### Task goal
Reproduce the listing below verbatim, from its first line up to and including the line containing "red arrow: rotated 111 degrees clockwise". Output only those lines.

--------------------------------

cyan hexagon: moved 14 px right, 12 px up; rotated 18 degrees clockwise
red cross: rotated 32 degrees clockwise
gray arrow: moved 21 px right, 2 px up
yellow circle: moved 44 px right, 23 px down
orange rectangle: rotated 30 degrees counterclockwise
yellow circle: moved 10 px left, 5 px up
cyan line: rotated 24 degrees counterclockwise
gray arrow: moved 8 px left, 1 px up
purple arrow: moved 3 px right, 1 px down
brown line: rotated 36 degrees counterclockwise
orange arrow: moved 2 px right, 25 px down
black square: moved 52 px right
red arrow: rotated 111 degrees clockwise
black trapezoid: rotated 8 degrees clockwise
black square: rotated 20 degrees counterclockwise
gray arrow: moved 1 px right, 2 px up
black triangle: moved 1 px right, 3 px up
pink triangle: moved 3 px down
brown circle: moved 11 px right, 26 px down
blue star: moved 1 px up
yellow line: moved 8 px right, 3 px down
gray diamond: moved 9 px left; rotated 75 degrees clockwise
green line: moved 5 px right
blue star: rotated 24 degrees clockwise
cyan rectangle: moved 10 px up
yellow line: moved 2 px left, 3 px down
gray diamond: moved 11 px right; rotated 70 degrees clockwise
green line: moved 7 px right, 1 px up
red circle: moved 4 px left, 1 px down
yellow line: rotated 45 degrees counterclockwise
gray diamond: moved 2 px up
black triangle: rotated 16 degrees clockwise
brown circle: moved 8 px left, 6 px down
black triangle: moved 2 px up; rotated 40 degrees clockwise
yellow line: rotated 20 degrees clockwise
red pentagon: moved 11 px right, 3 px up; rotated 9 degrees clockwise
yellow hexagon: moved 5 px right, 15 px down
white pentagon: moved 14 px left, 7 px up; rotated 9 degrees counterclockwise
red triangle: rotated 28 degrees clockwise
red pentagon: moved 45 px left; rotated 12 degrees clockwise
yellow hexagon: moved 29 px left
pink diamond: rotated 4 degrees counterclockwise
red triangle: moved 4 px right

--------------------------------

### Problem solution
cyan hexagon: moved 14 px right, 12 px up; rotated 18 degrees clockwise
red cross: rotated 32 degrees clockwise
gray arrow: moved 21 px right, 2 px up
yellow circle: moved 44 px right, 23 px down
orange rectangle: rotated 30 degrees counterclockwise
yellow circle: moved 10 px left, 5 px up
cyan line: rotated 24 degrees counterclockwise
gray arrow: moved 8 px left, 1 px up
purple arrow: moved 3 px right, 1 px down
brown line: rotated 36 degrees counterclockwise
orange arrow: moved 2 px right, 25 px down
black square: moved 52 px right
red arrow: rotated 111 degrees clockwise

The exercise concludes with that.